### [WORK INSTRUCTIONS]
From the line containing "The ficha de" to the last line of the data below, copy everything exactly and nothing else; pictures stay out.

### [RECORDS FOR THIS EXERCISE]

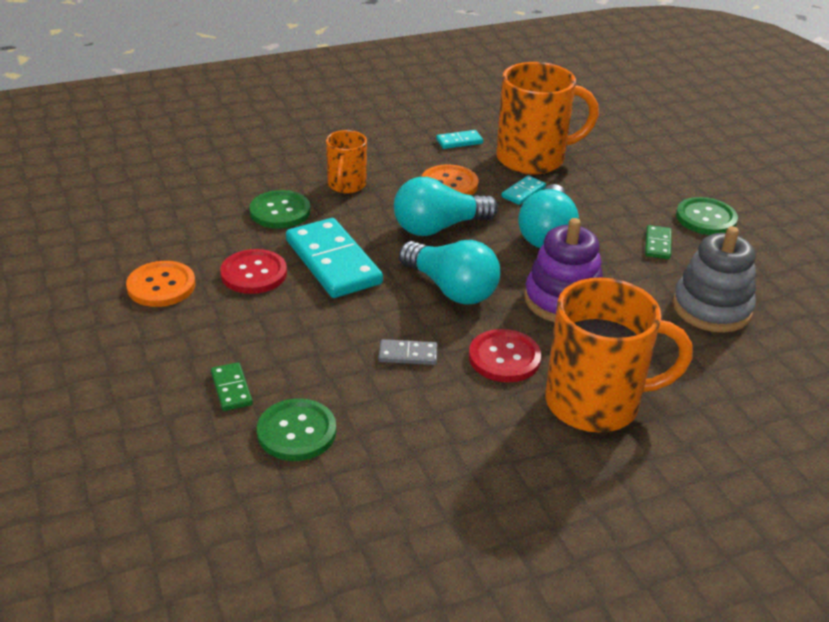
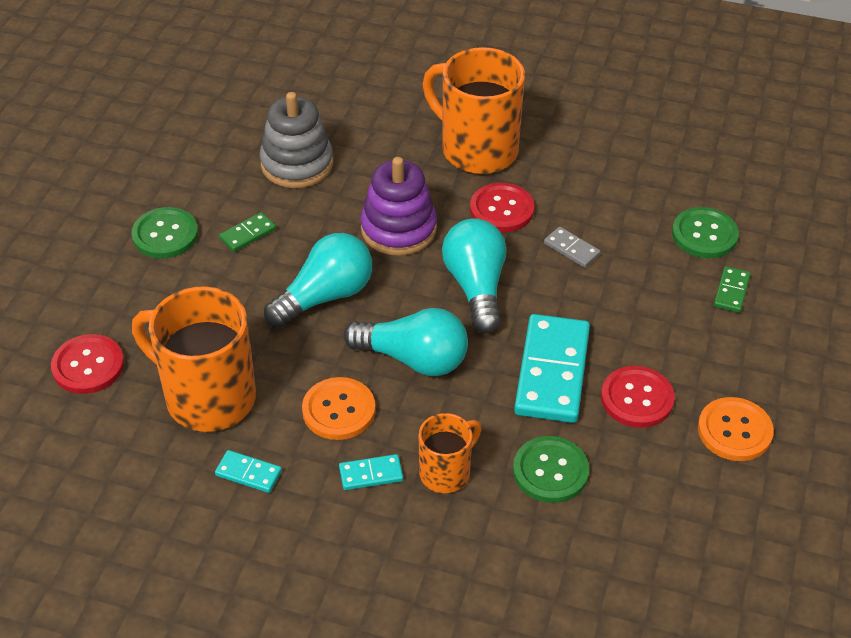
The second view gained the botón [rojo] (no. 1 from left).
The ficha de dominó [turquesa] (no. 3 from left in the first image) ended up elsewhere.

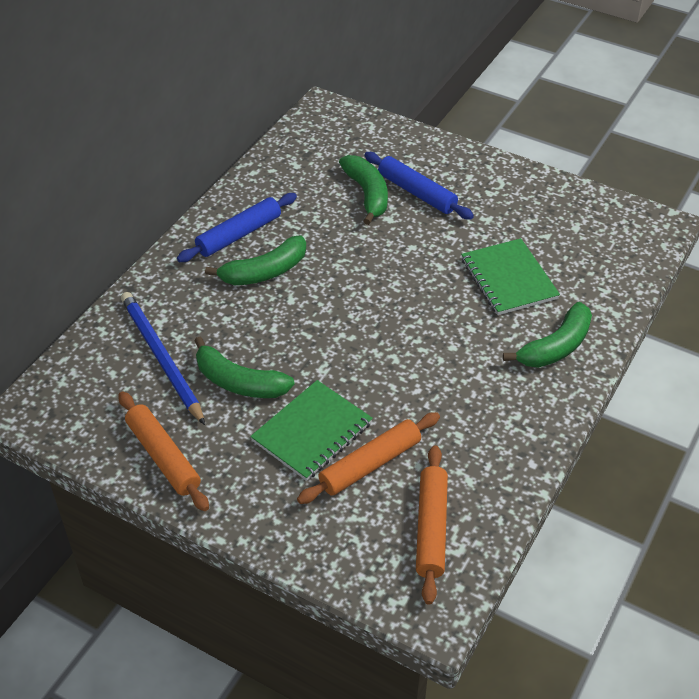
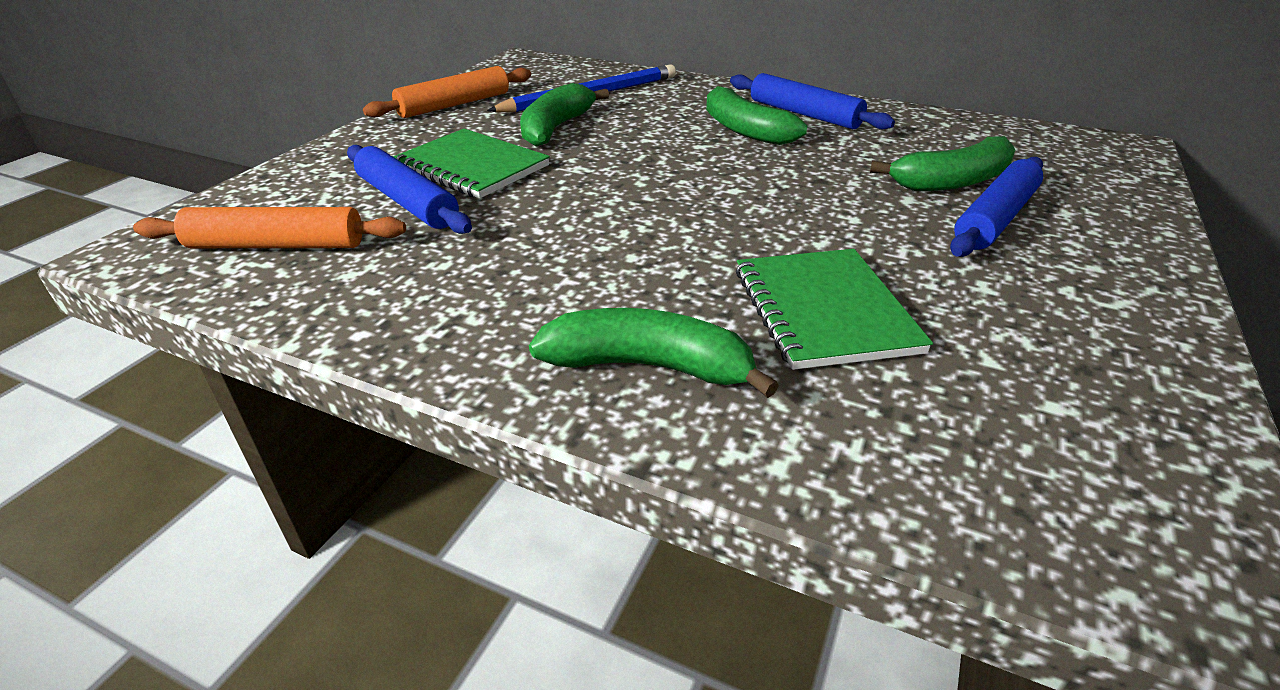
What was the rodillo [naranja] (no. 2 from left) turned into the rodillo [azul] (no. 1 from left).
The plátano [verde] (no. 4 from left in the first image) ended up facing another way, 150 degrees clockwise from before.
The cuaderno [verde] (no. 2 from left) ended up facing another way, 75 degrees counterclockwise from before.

### [TASK OUTPUT]
The ficha de dominó [turquesa] (no. 3 from left in the first image) ended up elsewhere.

What was the rodillo [naranja] (no. 2 from left) turned into the rodillo [azul] (no. 1 from left).
The plátano [verde] (no. 4 from left in the first image) ended up facing another way, 150 degrees clockwise from before.
The cuaderno [verde] (no. 2 from left) ended up facing another way, 75 degrees counterclockwise from before.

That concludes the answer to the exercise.